◆ WHAT YOU SHOULD DO
Copy every line from the records that holds the word "insert".

Segment Start: AVAILABLE DATA

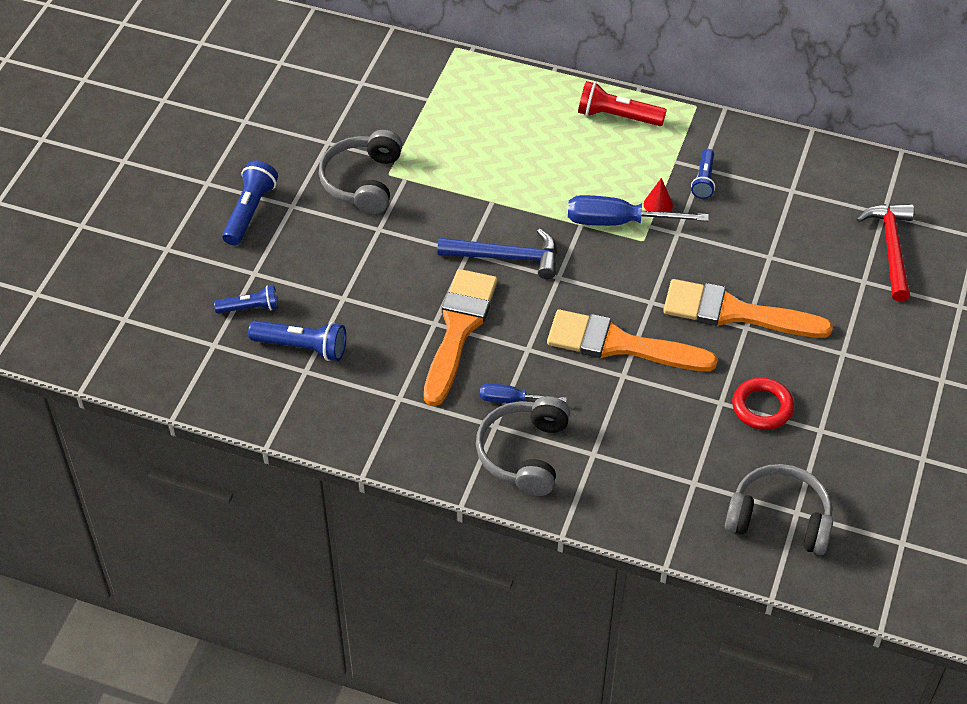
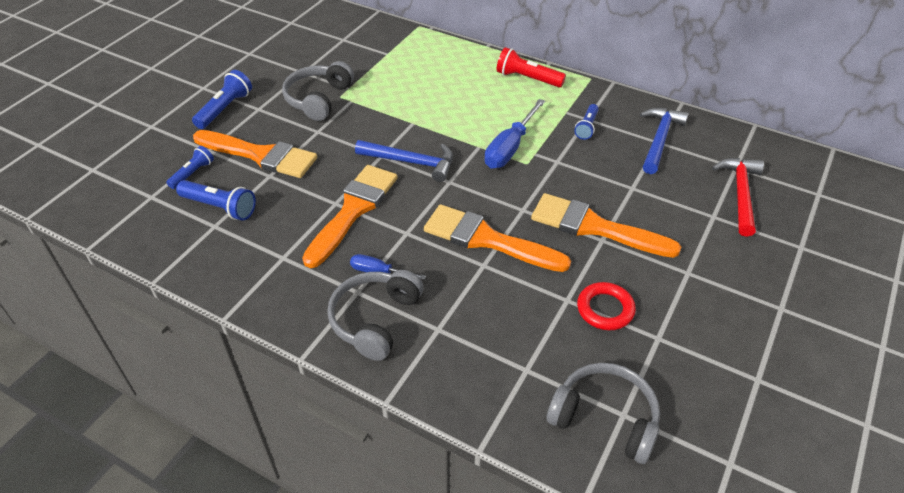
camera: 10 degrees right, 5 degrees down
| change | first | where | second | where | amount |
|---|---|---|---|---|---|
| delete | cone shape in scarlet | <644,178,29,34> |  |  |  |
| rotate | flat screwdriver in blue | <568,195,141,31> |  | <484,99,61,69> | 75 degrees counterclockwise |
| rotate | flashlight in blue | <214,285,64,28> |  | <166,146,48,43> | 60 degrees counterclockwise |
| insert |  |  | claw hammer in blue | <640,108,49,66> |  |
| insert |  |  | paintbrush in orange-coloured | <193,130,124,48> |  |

Segment End: AVAILABLE DATA

◆ ANSWER TO THE EXERCISE
| insert |  |  | claw hammer in blue | <640,108,49,66> |  |
| insert |  |  | paintbrush in orange-coloured | <193,130,124,48> |  |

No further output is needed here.